Please take the records that follow and repeat exactly the lines starting with the line with "before: bright orange teapot" and going on through the line with "after: red teapot".

EXTRACTED MATERIAL:
········
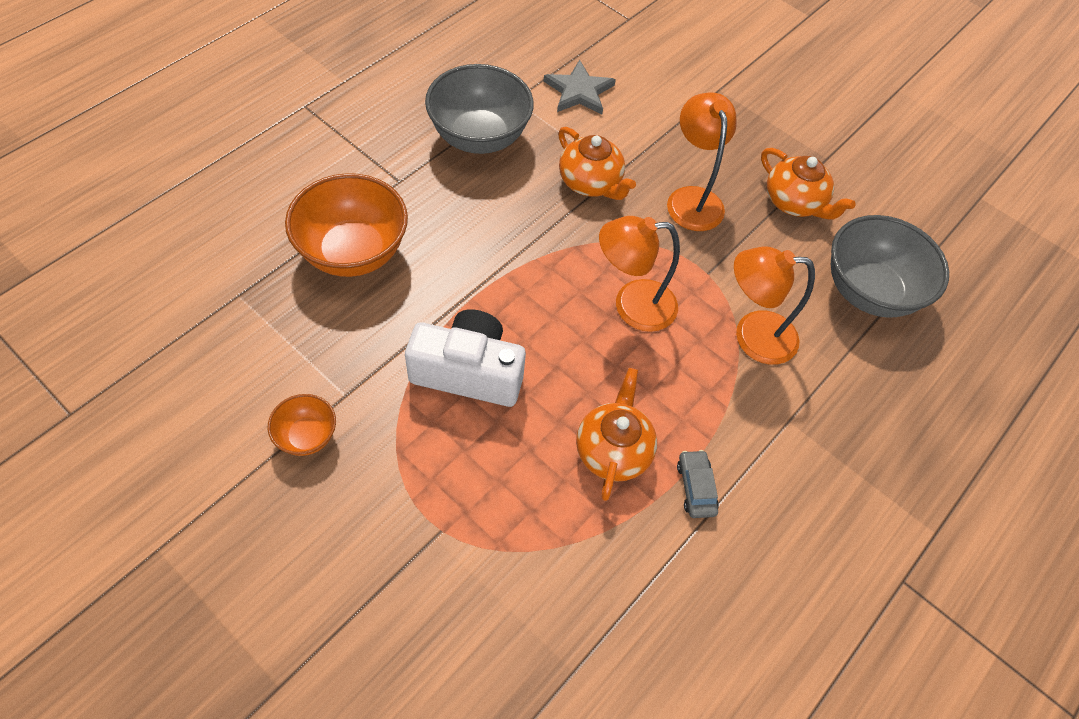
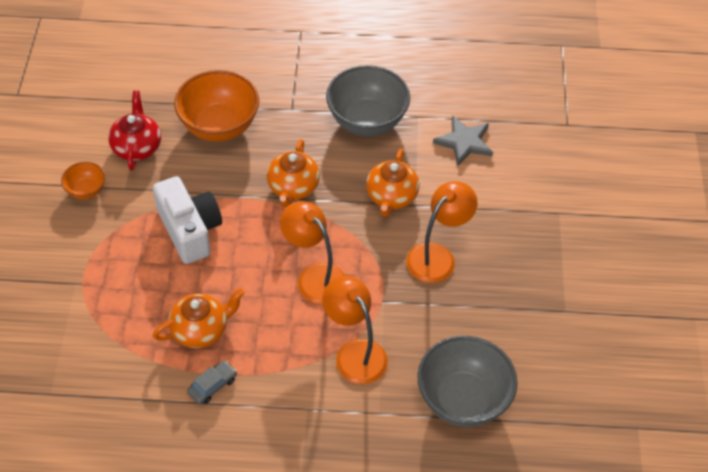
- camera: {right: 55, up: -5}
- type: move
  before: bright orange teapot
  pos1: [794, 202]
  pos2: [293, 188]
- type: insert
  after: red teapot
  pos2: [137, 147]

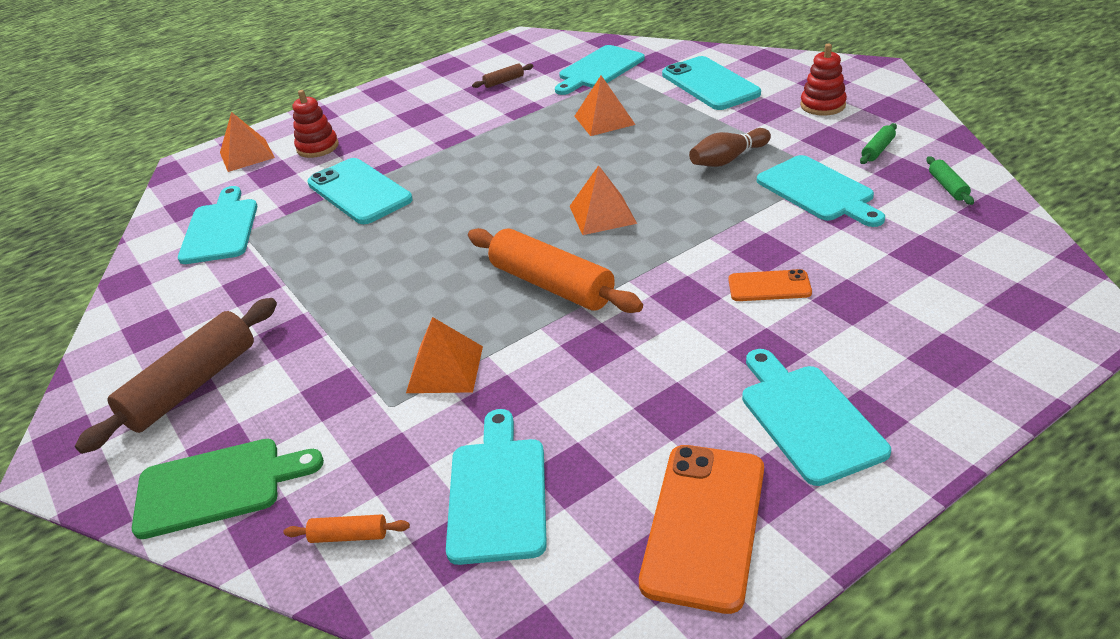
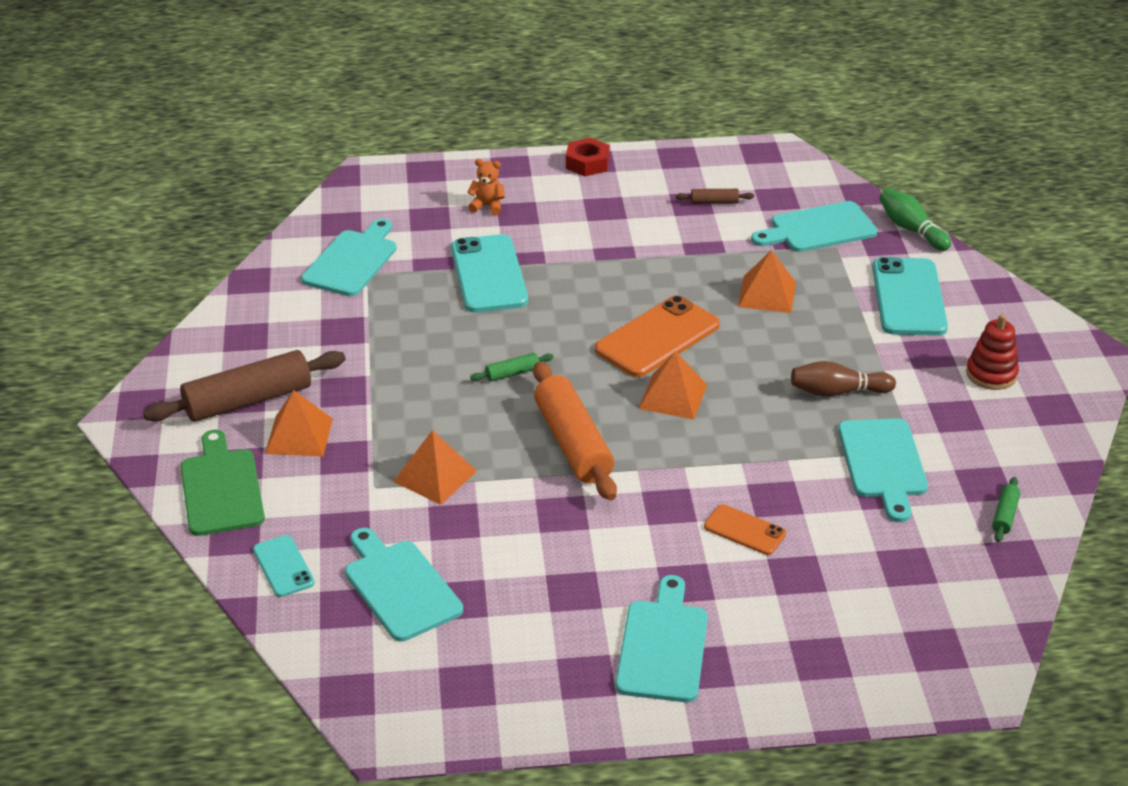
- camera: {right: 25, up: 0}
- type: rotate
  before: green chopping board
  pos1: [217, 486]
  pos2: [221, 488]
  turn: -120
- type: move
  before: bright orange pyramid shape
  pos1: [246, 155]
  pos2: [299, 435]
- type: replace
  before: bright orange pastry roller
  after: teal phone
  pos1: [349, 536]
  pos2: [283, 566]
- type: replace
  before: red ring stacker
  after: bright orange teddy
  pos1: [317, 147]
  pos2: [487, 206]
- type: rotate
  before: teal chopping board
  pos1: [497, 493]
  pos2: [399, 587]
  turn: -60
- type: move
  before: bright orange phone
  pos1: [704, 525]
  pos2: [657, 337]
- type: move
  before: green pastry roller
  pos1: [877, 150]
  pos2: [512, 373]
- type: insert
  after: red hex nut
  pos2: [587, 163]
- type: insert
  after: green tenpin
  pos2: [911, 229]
········
EXERCISE RESPONSE:
  before: bright orange teapot
  pos1: [794, 202]
  pos2: [293, 188]
- type: insert
  after: red teapot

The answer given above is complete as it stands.